Assigned task:
What you produce should be every line from the data that includes "aqua".

Exercise data:
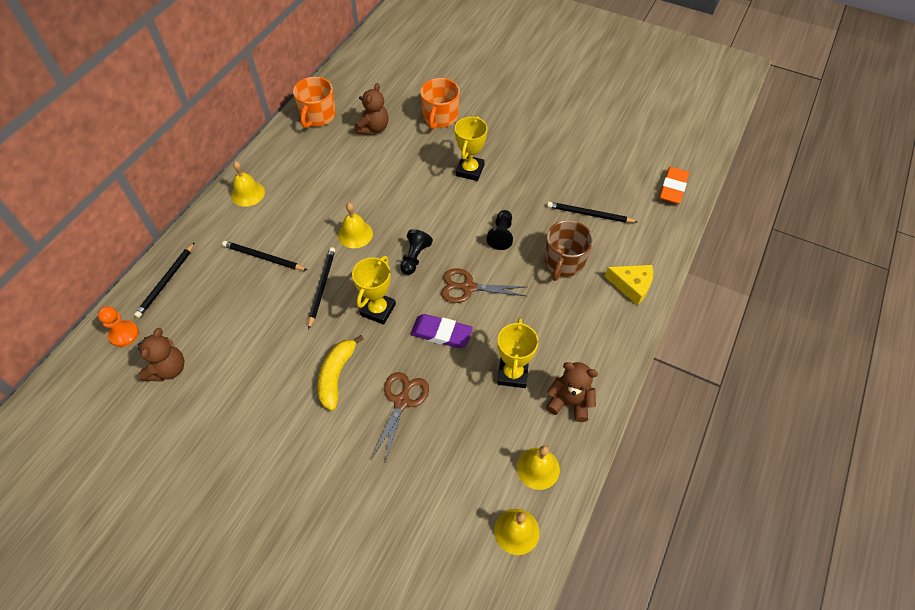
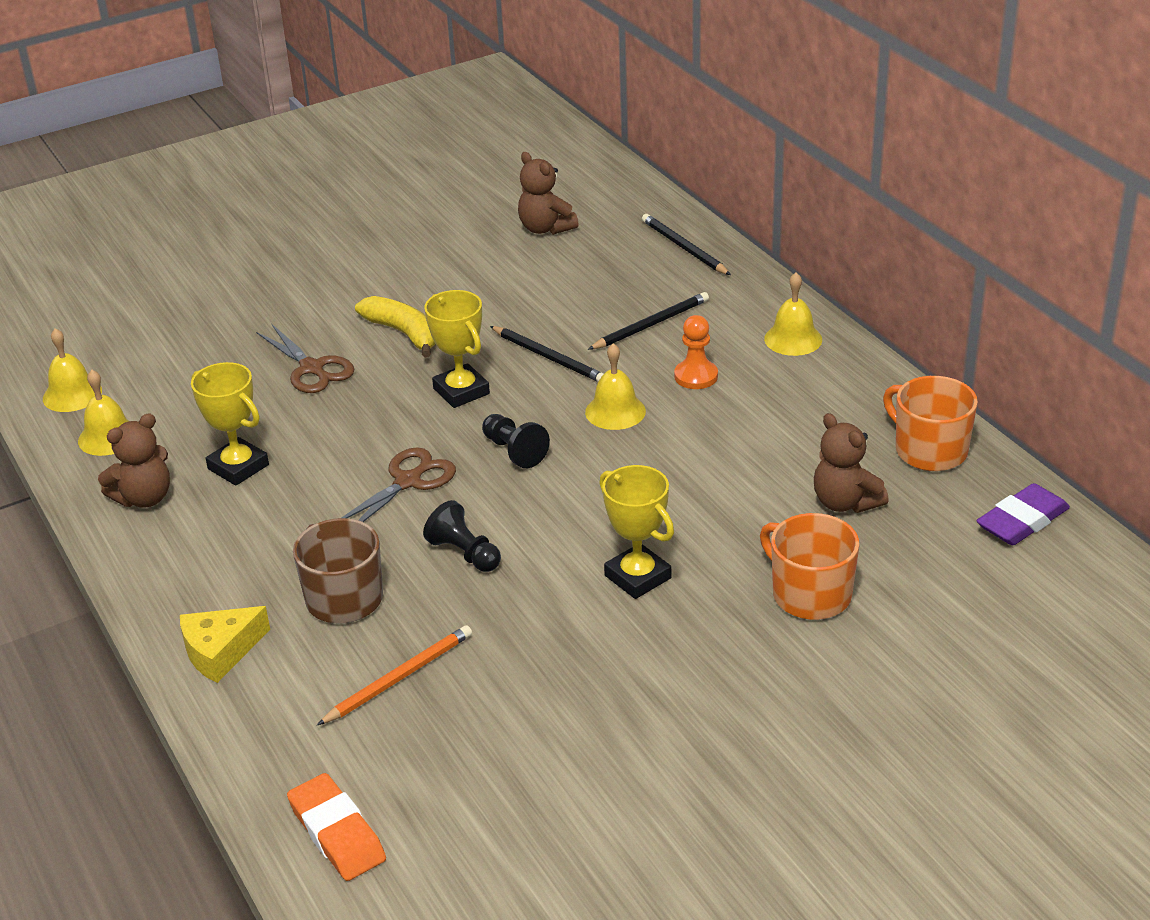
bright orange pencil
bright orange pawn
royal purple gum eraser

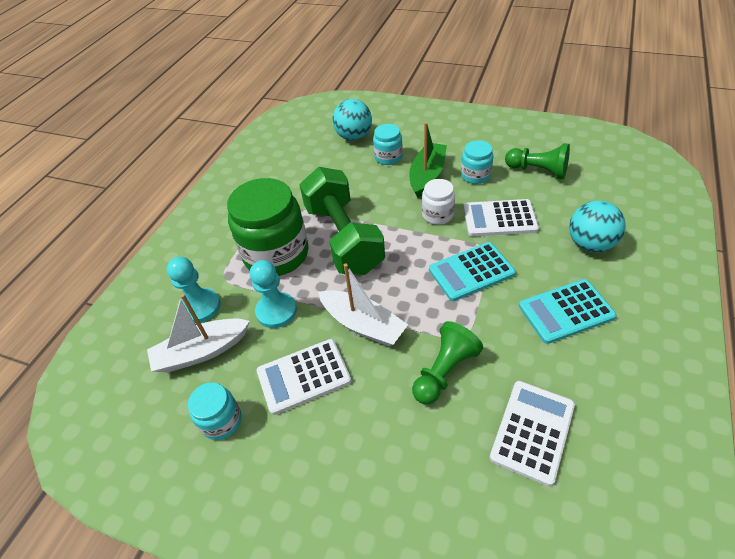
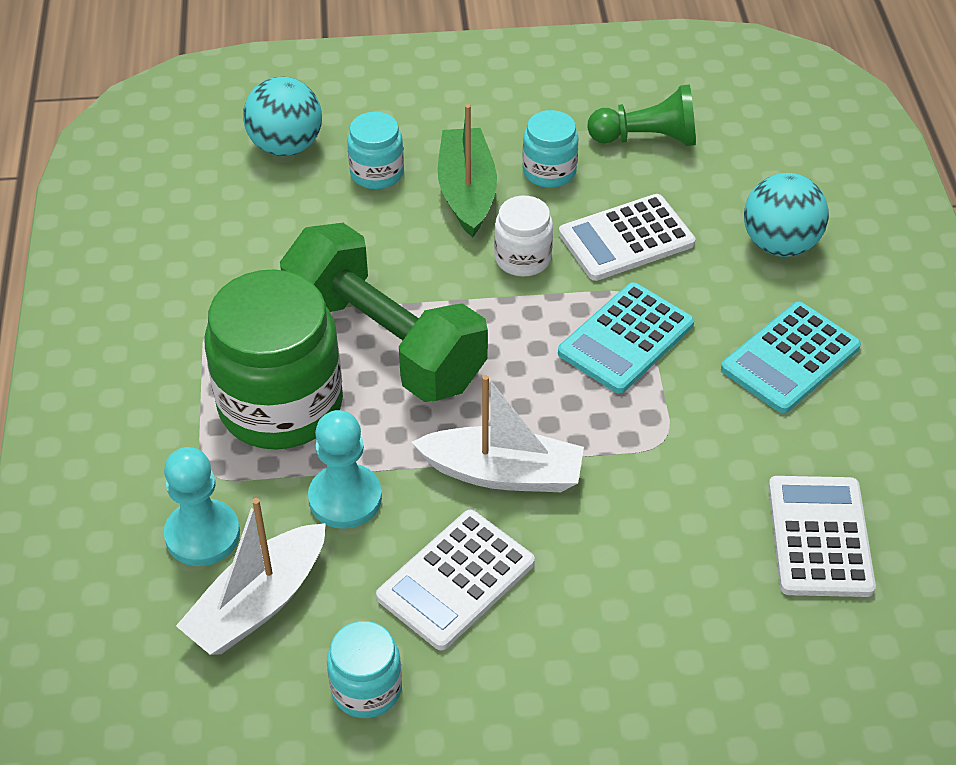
emerald pawn (1st from left in the first image)

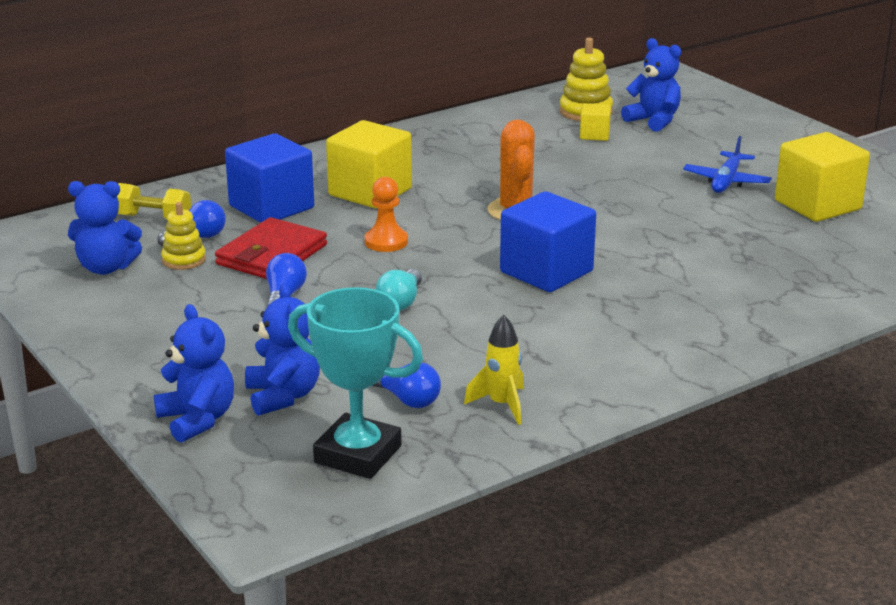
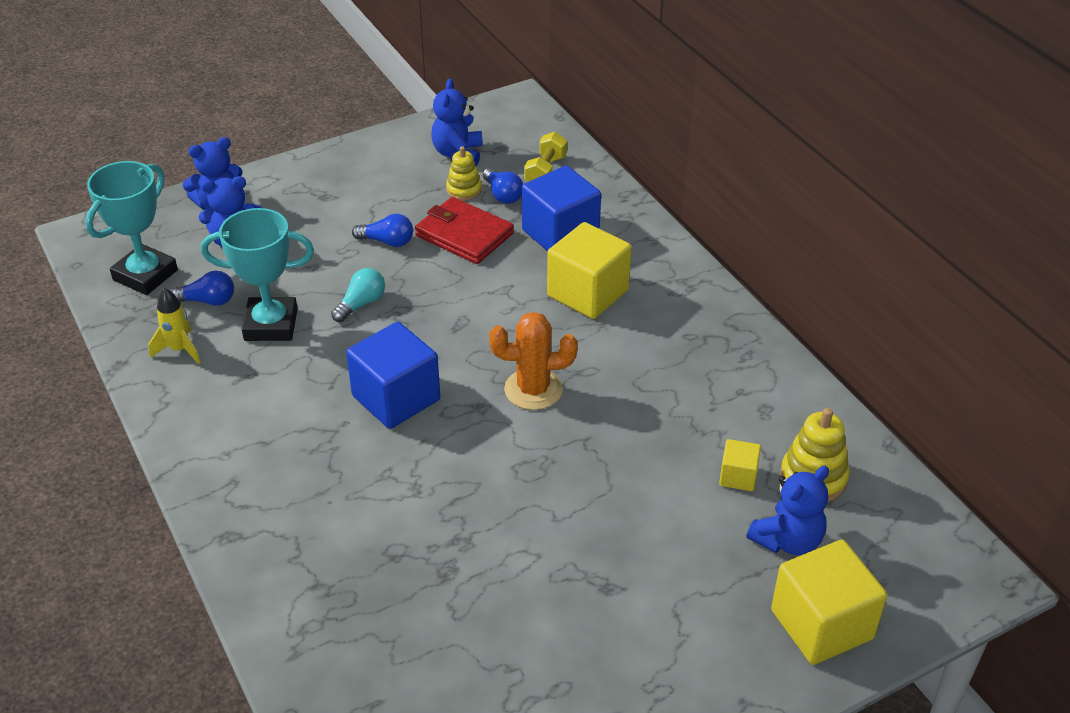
blue bulb (1st from left)
aqua award cup (2nd from left)
aqua bulb
bright yellow block (3rd from left)
bright orange pawn
blue plane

Task solution:
aqua award cup (2nd from left)
aqua bulb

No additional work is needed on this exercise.